- WORK ITEM:
When you reach the line that contains "R101: none -> 100k (GND, NET3)" in the data below, start reproducing lines exactly, and stop after the line that contains "U103 pin ON: 3V3 -> GND".

- Change detection data:
◆ ◆ ◆

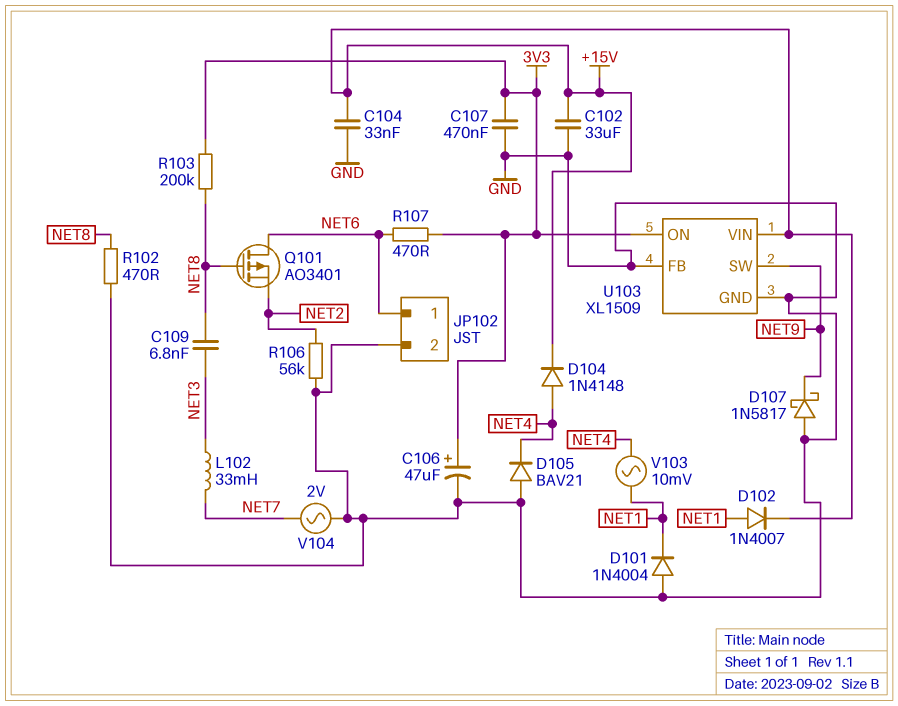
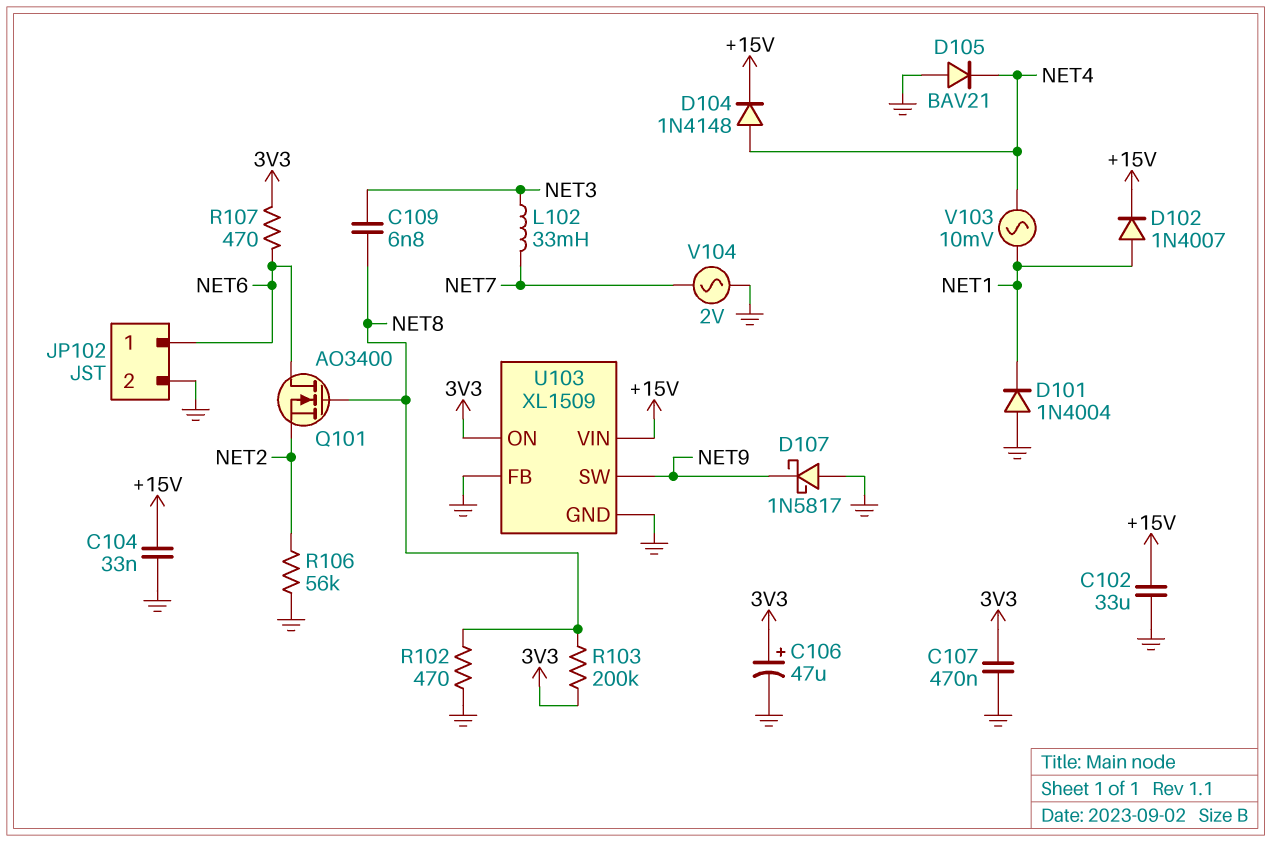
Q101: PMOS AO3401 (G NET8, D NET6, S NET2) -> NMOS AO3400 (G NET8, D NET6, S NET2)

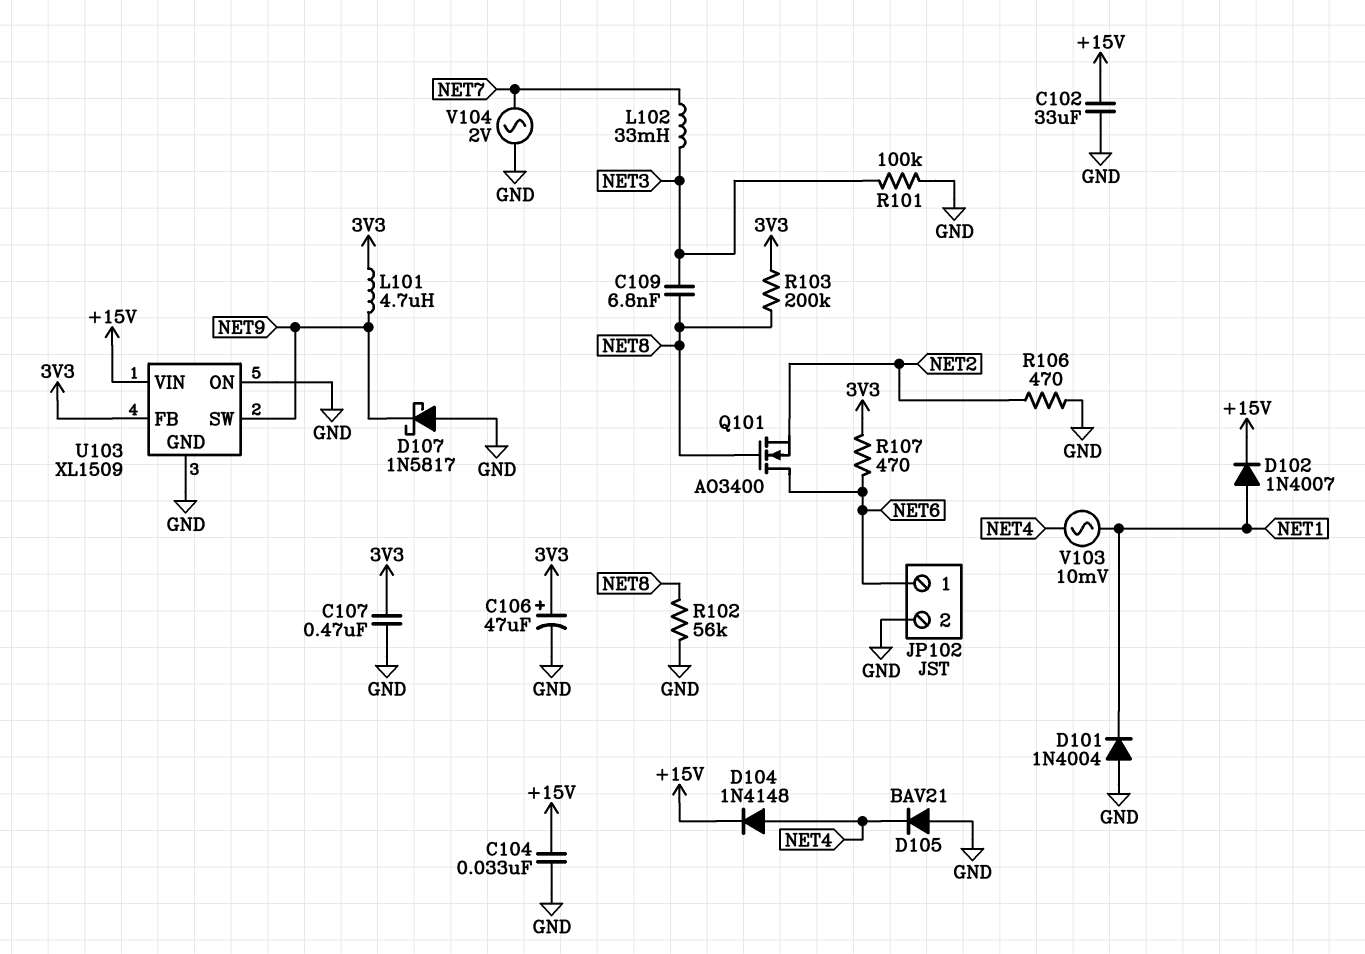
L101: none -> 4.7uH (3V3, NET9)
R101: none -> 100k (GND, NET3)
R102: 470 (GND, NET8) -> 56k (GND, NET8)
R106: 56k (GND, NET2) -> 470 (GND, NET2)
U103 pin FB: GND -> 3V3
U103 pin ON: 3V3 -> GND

◆ ◆ ◆

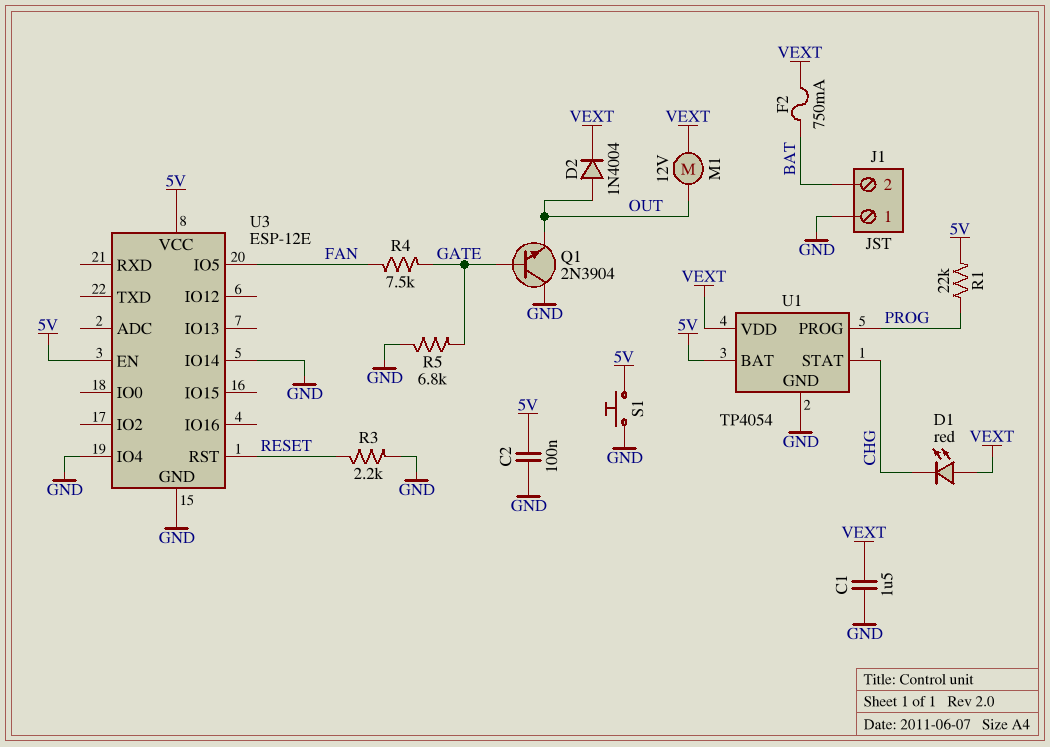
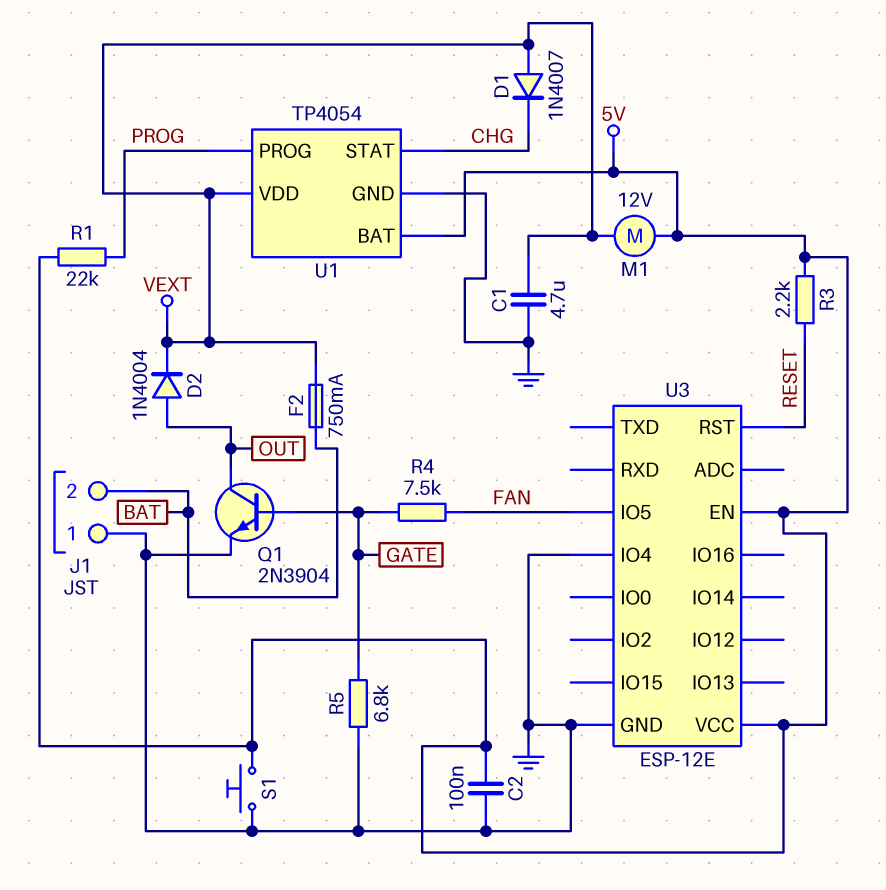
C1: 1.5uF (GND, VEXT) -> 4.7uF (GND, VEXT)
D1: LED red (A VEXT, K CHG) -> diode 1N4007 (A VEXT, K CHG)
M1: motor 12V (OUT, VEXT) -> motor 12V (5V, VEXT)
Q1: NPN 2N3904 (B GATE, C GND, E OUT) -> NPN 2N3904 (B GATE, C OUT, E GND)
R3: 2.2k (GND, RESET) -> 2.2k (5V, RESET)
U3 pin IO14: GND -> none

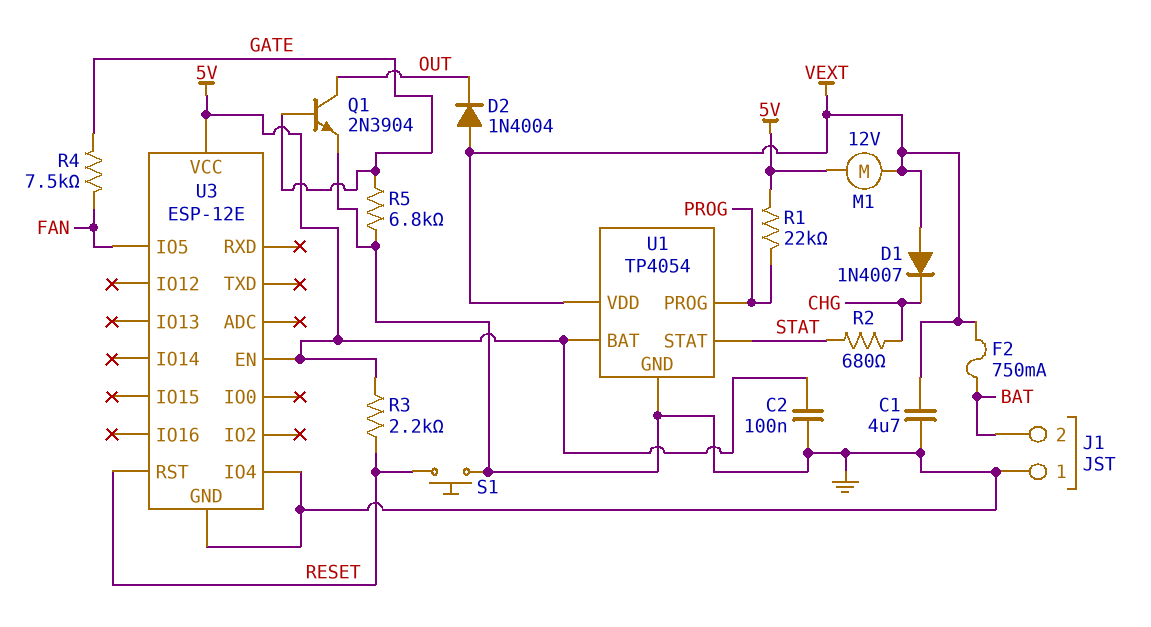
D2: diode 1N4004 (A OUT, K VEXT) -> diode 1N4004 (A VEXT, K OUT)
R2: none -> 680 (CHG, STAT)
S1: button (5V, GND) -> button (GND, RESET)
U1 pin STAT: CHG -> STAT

◆ ◆ ◆

- SOLUTION BELOW:
R101: none -> 100k (GND, NET3)
R102: 470 (GND, NET8) -> 56k (GND, NET8)
R106: 56k (GND, NET2) -> 470 (GND, NET2)
U103 pin FB: GND -> 3V3
U103 pin ON: 3V3 -> GND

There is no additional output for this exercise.